• WHAT IS BEING ASKED:
What is needed is an exact repeat of the lines from the line containing "R6: none -> 1.3k (SIG1, SIG12)" through the final line of the entries below, and nothing else.

Change detection data:
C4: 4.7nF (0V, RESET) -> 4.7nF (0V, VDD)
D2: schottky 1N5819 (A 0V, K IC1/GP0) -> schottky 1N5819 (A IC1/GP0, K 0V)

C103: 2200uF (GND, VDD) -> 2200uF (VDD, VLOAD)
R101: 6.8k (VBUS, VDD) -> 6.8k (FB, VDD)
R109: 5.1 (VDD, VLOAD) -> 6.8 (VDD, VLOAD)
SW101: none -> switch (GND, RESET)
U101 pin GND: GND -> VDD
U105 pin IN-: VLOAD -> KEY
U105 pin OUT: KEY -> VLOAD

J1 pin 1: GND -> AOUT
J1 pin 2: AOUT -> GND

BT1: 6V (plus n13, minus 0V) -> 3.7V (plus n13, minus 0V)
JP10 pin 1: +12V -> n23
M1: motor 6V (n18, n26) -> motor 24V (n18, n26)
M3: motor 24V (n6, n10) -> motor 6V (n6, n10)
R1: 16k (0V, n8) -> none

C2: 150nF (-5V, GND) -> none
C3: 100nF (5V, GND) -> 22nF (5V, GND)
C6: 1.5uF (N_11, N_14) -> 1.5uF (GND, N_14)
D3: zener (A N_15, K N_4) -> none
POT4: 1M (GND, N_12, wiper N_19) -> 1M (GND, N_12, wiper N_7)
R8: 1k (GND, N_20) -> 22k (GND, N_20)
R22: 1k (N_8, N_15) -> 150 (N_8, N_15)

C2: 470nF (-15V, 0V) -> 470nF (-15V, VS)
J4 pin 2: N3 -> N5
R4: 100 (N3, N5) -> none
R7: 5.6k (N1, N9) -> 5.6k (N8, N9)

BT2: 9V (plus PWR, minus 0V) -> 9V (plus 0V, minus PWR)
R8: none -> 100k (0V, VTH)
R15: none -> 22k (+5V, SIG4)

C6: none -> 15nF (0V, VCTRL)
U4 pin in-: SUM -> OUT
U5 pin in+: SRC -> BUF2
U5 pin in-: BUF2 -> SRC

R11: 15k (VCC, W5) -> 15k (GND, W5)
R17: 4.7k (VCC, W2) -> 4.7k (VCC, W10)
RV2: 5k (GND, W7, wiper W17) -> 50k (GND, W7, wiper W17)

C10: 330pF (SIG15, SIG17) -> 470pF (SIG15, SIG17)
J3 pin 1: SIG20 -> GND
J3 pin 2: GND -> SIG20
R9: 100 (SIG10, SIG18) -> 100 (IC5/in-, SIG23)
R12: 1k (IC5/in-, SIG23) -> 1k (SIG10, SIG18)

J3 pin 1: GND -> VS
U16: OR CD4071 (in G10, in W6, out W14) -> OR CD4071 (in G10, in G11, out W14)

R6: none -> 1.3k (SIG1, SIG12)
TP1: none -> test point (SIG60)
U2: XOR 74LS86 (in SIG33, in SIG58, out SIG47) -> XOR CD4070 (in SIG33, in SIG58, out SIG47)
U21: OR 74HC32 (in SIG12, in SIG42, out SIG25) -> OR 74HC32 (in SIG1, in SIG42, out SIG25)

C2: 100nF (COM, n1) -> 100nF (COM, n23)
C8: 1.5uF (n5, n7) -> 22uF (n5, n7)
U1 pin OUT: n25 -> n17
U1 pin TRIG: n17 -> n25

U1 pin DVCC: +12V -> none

• SOLUTION:
R6: none -> 1.3k (SIG1, SIG12)
TP1: none -> test point (SIG60)
U2: XOR 74LS86 (in SIG33, in SIG58, out SIG47) -> XOR CD4070 (in SIG33, in SIG58, out SIG47)
U21: OR 74HC32 (in SIG12, in SIG42, out SIG25) -> OR 74HC32 (in SIG1, in SIG42, out SIG25)

C2: 100nF (COM, n1) -> 100nF (COM, n23)
C8: 1.5uF (n5, n7) -> 22uF (n5, n7)
U1 pin OUT: n25 -> n17
U1 pin TRIG: n17 -> n25

U1 pin DVCC: +12V -> none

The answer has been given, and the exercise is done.